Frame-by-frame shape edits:
========================
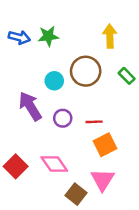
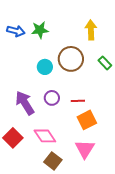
purple arrow: (30, 106) -> (25, 103), moved
brown square: (76, 194) -> (53, 161), moved

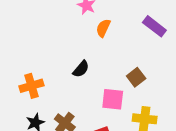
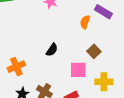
orange semicircle: (103, 28) -> (85, 22), moved

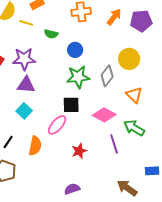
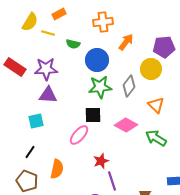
orange arrow: (114, 17) -> (126, 42), moved
purple pentagon: (141, 21) -> (164, 47), moved
blue circle: (75, 50) -> (97, 60), size x1.5
cyan square: (24, 111) -> (36, 121), moved, turned 35
purple line: (114, 144) -> (112, 181), moved
orange semicircle: (35, 146) -> (57, 169), moved

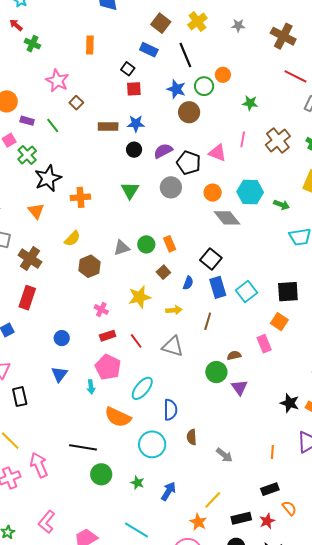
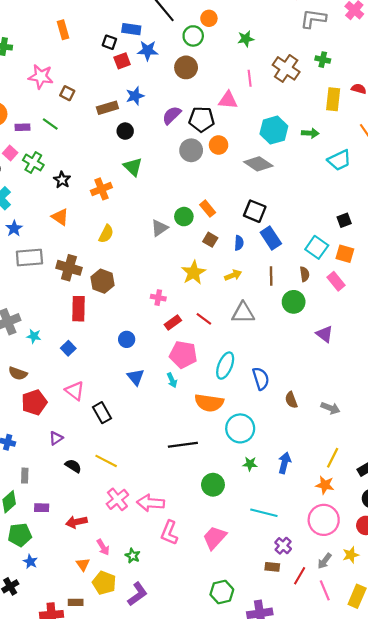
blue rectangle: (149, 50) -> (131, 29), moved
blue star: (176, 89) -> (148, 51), moved
black circle: (134, 150) -> (125, 131), moved
black star: (48, 178) -> (62, 180), size x0.6
green triangle: (130, 190) -> (133, 167), moved
orange circle: (213, 193) -> (219, 145), moved
brown hexagon: (89, 266) -> (103, 281), moved
cyan square: (246, 292) -> (317, 247), moved
black square: (288, 292) -> (344, 220), size x0.6
brown semicircle: (234, 355) -> (305, 274), moved, turned 112
green circle: (216, 372) -> (294, 302), moved
cyan circle: (152, 444) -> (240, 428), moved
pink arrow: (39, 465) -> (151, 503), moved, turned -45
green circle: (101, 474) -> (213, 485), moved

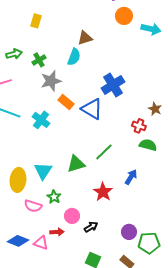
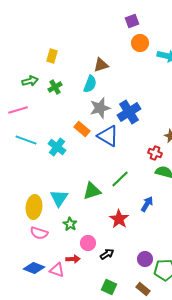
yellow rectangle: (36, 21) -> (52, 56), moved
gray star: (51, 81) -> (100, 108), moved
pink semicircle: (33, 206) -> (39, 233), moved

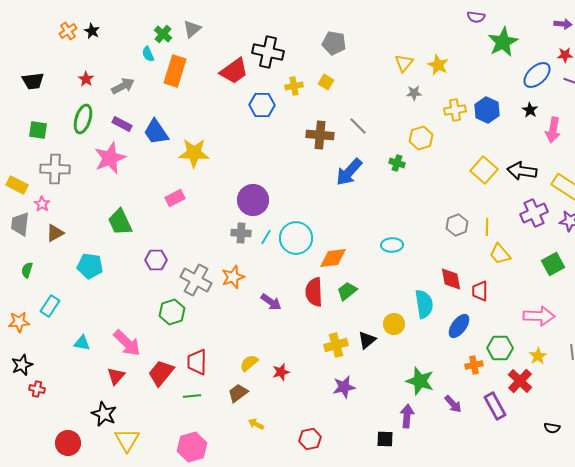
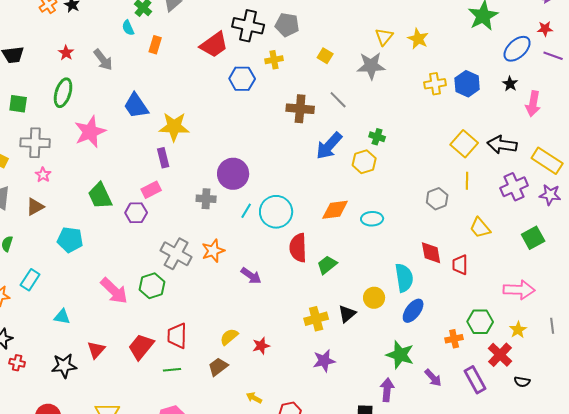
gray pentagon: (334, 43) -> (287, 25), moved
orange rectangle: (175, 71) -> (155, 45), size x0.6
yellow square: (326, 82) -> (325, 56), moved
gray arrow: (123, 86) -> (103, 60), turned 80
gray star: (414, 93) -> (371, 66), moved, size x1.8
purple rectangle: (122, 124) -> (163, 158), moved, turned 48
yellow hexagon: (421, 138) -> (364, 162), moved
pink rectangle: (175, 198) -> (151, 190), moved
pink star: (42, 204) -> (43, 175), moved
yellow line: (487, 227) -> (467, 181), moved
gray cross: (241, 233) -> (206, 199), moved
orange diamond: (333, 258) -> (335, 210), moved
purple hexagon: (156, 260) -> (136, 213), moved
red semicircle: (314, 292) -> (298, 248), moved
blue ellipse: (459, 326) -> (413, 311), moved
pink arrow: (127, 343) -> (114, 291), moved
black star: (104, 414) -> (64, 366), moved, turned -30
yellow arrow: (256, 424) -> (254, 398), moved
black semicircle: (552, 428) -> (522, 382), moved

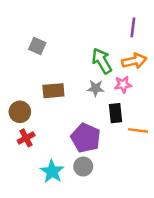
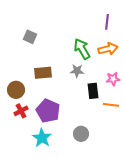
pink star: (123, 84) -> (113, 79), moved
purple pentagon: (86, 138) -> (48, 111), moved
gray circle: (83, 167) -> (81, 134), moved

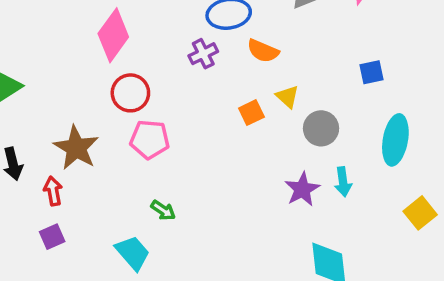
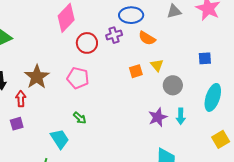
red circle: (130, 93) -> (87, 43), moved

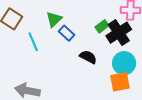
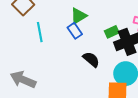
green triangle: (54, 19) -> (79, 16), moved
========================
WORK INSTRUCTION:
What is needed is one number: how many lines of the records above contain the word "arrow".

RESPONSE:
6